--- start Task input ---
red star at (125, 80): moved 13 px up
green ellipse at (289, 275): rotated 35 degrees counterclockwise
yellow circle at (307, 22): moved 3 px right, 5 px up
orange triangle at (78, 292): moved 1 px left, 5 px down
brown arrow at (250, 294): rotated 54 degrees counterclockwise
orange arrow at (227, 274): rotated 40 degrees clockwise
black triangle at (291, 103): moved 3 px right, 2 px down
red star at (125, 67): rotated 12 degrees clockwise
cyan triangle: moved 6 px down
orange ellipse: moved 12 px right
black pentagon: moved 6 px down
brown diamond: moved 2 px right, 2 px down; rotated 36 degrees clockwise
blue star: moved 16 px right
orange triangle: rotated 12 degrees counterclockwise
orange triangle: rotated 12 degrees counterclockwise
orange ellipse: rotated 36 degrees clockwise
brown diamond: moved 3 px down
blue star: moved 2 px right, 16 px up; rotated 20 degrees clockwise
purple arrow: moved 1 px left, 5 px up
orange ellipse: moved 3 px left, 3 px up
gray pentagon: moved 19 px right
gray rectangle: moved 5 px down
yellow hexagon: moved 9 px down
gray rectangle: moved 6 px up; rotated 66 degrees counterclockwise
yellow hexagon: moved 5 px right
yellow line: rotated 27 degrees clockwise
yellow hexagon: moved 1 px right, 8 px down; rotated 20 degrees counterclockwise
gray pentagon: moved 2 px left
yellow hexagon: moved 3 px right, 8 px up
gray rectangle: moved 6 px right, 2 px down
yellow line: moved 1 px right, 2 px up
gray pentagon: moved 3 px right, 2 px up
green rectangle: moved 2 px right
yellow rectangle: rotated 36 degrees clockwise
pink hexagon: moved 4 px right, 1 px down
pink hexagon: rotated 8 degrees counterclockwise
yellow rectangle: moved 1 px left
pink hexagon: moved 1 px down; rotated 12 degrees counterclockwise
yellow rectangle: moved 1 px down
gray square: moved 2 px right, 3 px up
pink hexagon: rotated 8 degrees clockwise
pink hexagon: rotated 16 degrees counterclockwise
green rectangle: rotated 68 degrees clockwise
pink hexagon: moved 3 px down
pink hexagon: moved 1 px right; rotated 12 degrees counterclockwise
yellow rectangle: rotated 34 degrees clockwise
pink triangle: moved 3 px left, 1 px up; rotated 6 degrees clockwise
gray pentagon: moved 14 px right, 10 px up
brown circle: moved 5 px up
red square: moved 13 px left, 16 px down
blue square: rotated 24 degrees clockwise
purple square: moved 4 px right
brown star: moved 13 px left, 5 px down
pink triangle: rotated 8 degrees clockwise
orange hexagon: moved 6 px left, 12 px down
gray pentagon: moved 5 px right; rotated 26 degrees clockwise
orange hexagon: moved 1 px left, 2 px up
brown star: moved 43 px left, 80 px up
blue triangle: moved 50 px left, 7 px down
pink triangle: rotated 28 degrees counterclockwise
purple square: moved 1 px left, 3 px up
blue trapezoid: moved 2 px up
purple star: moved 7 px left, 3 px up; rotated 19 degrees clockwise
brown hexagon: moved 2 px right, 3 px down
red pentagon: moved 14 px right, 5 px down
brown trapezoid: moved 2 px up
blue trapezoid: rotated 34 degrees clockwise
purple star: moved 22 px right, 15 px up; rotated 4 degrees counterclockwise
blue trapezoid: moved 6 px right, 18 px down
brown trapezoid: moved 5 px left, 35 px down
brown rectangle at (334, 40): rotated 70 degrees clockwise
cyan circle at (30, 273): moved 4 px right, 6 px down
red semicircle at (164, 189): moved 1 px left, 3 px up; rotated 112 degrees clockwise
--- end Task input ---
* _Exercise prompt_
Print all of the records above verbatim, in their original order.

* _Complete output_
red star at (125, 80): moved 13 px up
green ellipse at (289, 275): rotated 35 degrees counterclockwise
yellow circle at (307, 22): moved 3 px right, 5 px up
orange triangle at (78, 292): moved 1 px left, 5 px down
brown arrow at (250, 294): rotated 54 degrees counterclockwise
orange arrow at (227, 274): rotated 40 degrees clockwise
black triangle at (291, 103): moved 3 px right, 2 px down
red star at (125, 67): rotated 12 degrees clockwise
cyan triangle: moved 6 px down
orange ellipse: moved 12 px right
black pentagon: moved 6 px down
brown diamond: moved 2 px right, 2 px down; rotated 36 degrees clockwise
blue star: moved 16 px right
orange triangle: rotated 12 degrees counterclockwise
orange triangle: rotated 12 degrees counterclockwise
orange ellipse: rotated 36 degrees clockwise
brown diamond: moved 3 px down
blue star: moved 2 px right, 16 px up; rotated 20 degrees clockwise
purple arrow: moved 1 px left, 5 px up
orange ellipse: moved 3 px left, 3 px up
gray pentagon: moved 19 px right
gray rectangle: moved 5 px down
yellow hexagon: moved 9 px down
gray rectangle: moved 6 px up; rotated 66 degrees counterclockwise
yellow hexagon: moved 5 px right
yellow line: rotated 27 degrees clockwise
yellow hexagon: moved 1 px right, 8 px down; rotated 20 degrees counterclockwise
gray pentagon: moved 2 px left
yellow hexagon: moved 3 px right, 8 px up
gray rectangle: moved 6 px right, 2 px down
yellow line: moved 1 px right, 2 px up
gray pentagon: moved 3 px right, 2 px up
green rectangle: moved 2 px right
yellow rectangle: rotated 36 degrees clockwise
pink hexagon: moved 4 px right, 1 px down
pink hexagon: rotated 8 degrees counterclockwise
yellow rectangle: moved 1 px left
pink hexagon: moved 1 px down; rotated 12 degrees counterclockwise
yellow rectangle: moved 1 px down
gray square: moved 2 px right, 3 px up
pink hexagon: rotated 8 degrees clockwise
pink hexagon: rotated 16 degrees counterclockwise
green rectangle: rotated 68 degrees clockwise
pink hexagon: moved 3 px down
pink hexagon: moved 1 px right; rotated 12 degrees counterclockwise
yellow rectangle: rotated 34 degrees clockwise
pink triangle: moved 3 px left, 1 px up; rotated 6 degrees clockwise
gray pentagon: moved 14 px right, 10 px up
brown circle: moved 5 px up
red square: moved 13 px left, 16 px down
blue square: rotated 24 degrees clockwise
purple square: moved 4 px right
brown star: moved 13 px left, 5 px down
pink triangle: rotated 8 degrees clockwise
orange hexagon: moved 6 px left, 12 px down
gray pentagon: moved 5 px right; rotated 26 degrees clockwise
orange hexagon: moved 1 px left, 2 px up
brown star: moved 43 px left, 80 px up
blue triangle: moved 50 px left, 7 px down
pink triangle: rotated 28 degrees counterclockwise
purple square: moved 1 px left, 3 px up
blue trapezoid: moved 2 px up
purple star: moved 7 px left, 3 px up; rotated 19 degrees clockwise
brown hexagon: moved 2 px right, 3 px down
red pentagon: moved 14 px right, 5 px down
brown trapezoid: moved 2 px up
blue trapezoid: rotated 34 degrees clockwise
purple star: moved 22 px right, 15 px up; rotated 4 degrees counterclockwise
blue trapezoid: moved 6 px right, 18 px down
brown trapezoid: moved 5 px left, 35 px down
brown rectangle at (334, 40): rotated 70 degrees clockwise
cyan circle at (30, 273): moved 4 px right, 6 px down
red semicircle at (164, 189): moved 1 px left, 3 px up; rotated 112 degrees clockwise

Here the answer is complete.